Start of THE INPUT
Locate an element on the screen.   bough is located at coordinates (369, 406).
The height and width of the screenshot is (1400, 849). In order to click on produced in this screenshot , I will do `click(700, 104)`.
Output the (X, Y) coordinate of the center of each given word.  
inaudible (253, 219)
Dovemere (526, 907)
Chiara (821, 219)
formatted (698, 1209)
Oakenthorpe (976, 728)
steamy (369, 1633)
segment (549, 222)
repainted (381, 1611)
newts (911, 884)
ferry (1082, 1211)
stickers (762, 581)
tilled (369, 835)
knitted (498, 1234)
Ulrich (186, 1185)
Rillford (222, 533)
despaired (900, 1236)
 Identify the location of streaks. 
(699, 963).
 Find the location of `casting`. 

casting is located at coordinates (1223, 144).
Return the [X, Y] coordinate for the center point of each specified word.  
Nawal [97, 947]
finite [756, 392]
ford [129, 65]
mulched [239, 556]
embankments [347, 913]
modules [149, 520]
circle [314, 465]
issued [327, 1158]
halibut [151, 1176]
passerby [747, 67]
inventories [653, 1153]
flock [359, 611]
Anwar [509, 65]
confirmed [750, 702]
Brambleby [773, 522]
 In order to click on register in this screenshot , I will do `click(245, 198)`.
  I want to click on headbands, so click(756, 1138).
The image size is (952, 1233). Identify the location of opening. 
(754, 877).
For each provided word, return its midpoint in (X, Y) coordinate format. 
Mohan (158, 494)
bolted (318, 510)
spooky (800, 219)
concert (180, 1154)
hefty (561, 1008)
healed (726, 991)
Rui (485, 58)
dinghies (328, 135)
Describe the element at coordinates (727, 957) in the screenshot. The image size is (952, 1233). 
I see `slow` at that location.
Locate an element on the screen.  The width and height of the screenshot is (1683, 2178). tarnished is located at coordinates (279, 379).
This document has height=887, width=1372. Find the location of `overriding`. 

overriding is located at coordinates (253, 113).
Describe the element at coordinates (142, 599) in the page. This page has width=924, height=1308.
End of THE INPUT
TASK: Write out all the items above again, substituting "Pinpoint the position of" for "Identify the location of" wherever it occurs and leaving everything else as it is.

SOLUTION FOR THIS EXERCISE:
Locate an element on the screen.   bough is located at coordinates (369, 406).
The height and width of the screenshot is (1400, 849). In order to click on produced in this screenshot , I will do `click(700, 104)`.
Output the (X, Y) coordinate of the center of each given word.  
inaudible (253, 219)
Dovemere (526, 907)
Chiara (821, 219)
formatted (698, 1209)
Oakenthorpe (976, 728)
steamy (369, 1633)
segment (549, 222)
repainted (381, 1611)
newts (911, 884)
ferry (1082, 1211)
stickers (762, 581)
tilled (369, 835)
knitted (498, 1234)
Ulrich (186, 1185)
Rillford (222, 533)
despaired (900, 1236)
 Pinpoint the position of streaks. 
(699, 963).
 Find the location of `casting`. 

casting is located at coordinates (1223, 144).
Return the [X, Y] coordinate for the center point of each specified word.  
Nawal [97, 947]
finite [756, 392]
ford [129, 65]
mulched [239, 556]
embankments [347, 913]
modules [149, 520]
circle [314, 465]
issued [327, 1158]
halibut [151, 1176]
passerby [747, 67]
inventories [653, 1153]
flock [359, 611]
Anwar [509, 65]
confirmed [750, 702]
Brambleby [773, 522]
 In order to click on register in this screenshot , I will do `click(245, 198)`.
  I want to click on headbands, so click(756, 1138).
The image size is (952, 1233). Pinpoint the position of opening. 
(754, 877).
For each provided word, return its midpoint in (X, Y) coordinate format. 
Mohan (158, 494)
bolted (318, 510)
spooky (800, 219)
concert (180, 1154)
hefty (561, 1008)
healed (726, 991)
Rui (485, 58)
dinghies (328, 135)
Describe the element at coordinates (727, 957) in the screenshot. The image size is (952, 1233). 
I see `slow` at that location.
Locate an element on the screen.  The width and height of the screenshot is (1683, 2178). tarnished is located at coordinates (279, 379).
This document has height=887, width=1372. Find the location of `overriding`. 

overriding is located at coordinates (253, 113).
Describe the element at coordinates (142, 599) in the page. This page has width=924, height=1308.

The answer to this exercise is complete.